_Records drawn from a dataset_
• • •

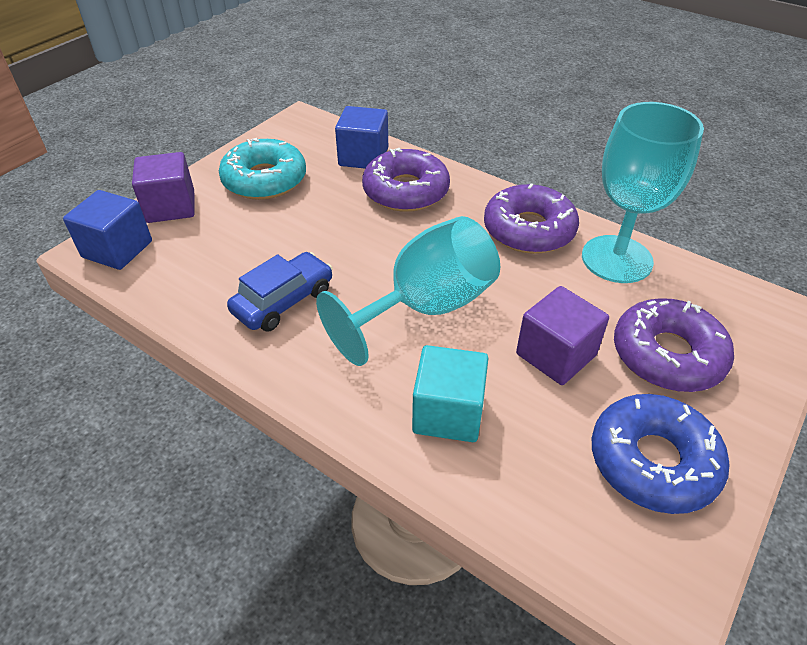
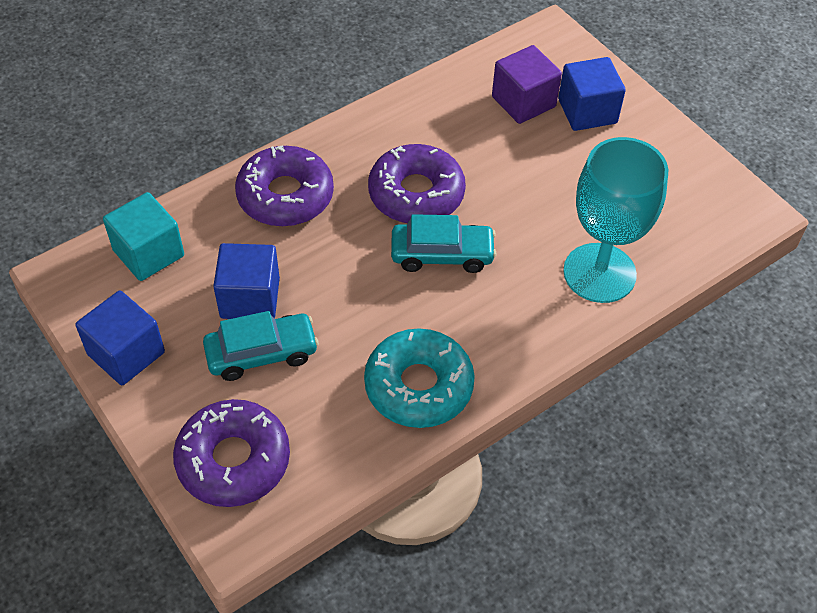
blue car: 1 -> 0
blue cube: 2 -> 3
blue donut: 1 -> 0
purple cube: 2 -> 1
turquoise car: 0 -> 2
turquoise goblet: 2 -> 1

• • •

_WHAT THE TASK ASKS_
Check each line of the records above, and copy those that hold the word "blue".

_REPLY_
blue car: 1 -> 0
blue cube: 2 -> 3
blue donut: 1 -> 0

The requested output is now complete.